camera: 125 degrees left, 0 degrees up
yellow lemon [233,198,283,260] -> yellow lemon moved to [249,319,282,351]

═══

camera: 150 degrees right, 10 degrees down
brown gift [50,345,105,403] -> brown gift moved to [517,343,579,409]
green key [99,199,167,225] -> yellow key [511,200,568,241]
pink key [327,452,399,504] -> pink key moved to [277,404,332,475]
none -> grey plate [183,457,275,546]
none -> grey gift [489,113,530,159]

═══

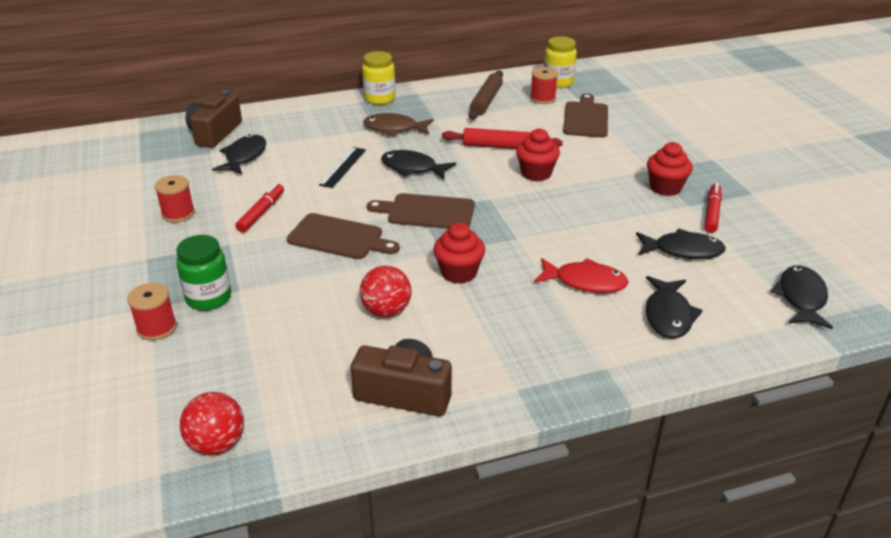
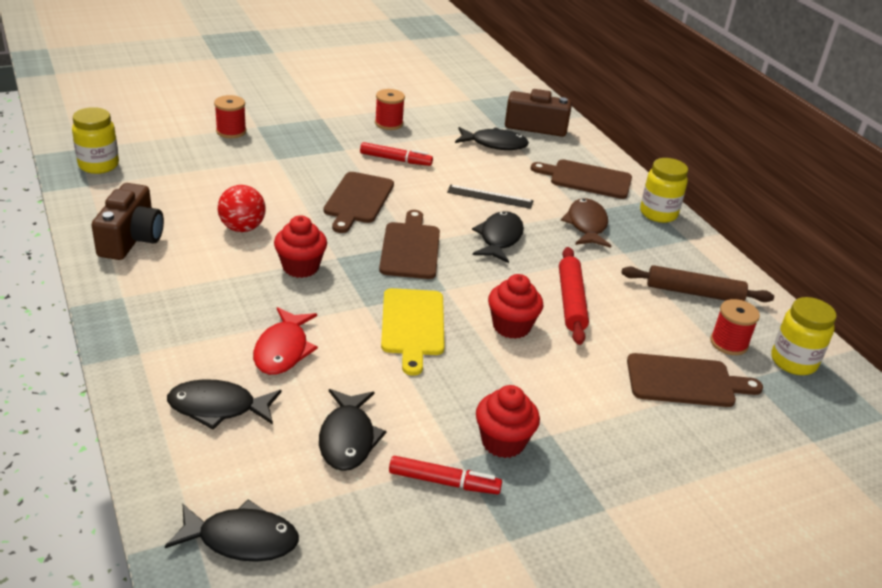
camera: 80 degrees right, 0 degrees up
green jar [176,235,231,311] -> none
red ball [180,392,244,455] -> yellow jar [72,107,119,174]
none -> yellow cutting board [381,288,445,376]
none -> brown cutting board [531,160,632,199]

═══

### TRY IT
Using the entries above, repeat only the lines from the one containing "none -> yellow" through the one containing "none -> brown cutting board [531,160,632,199]", end lines included.

### EXPECTED ANSWER
none -> yellow cutting board [381,288,445,376]
none -> brown cutting board [531,160,632,199]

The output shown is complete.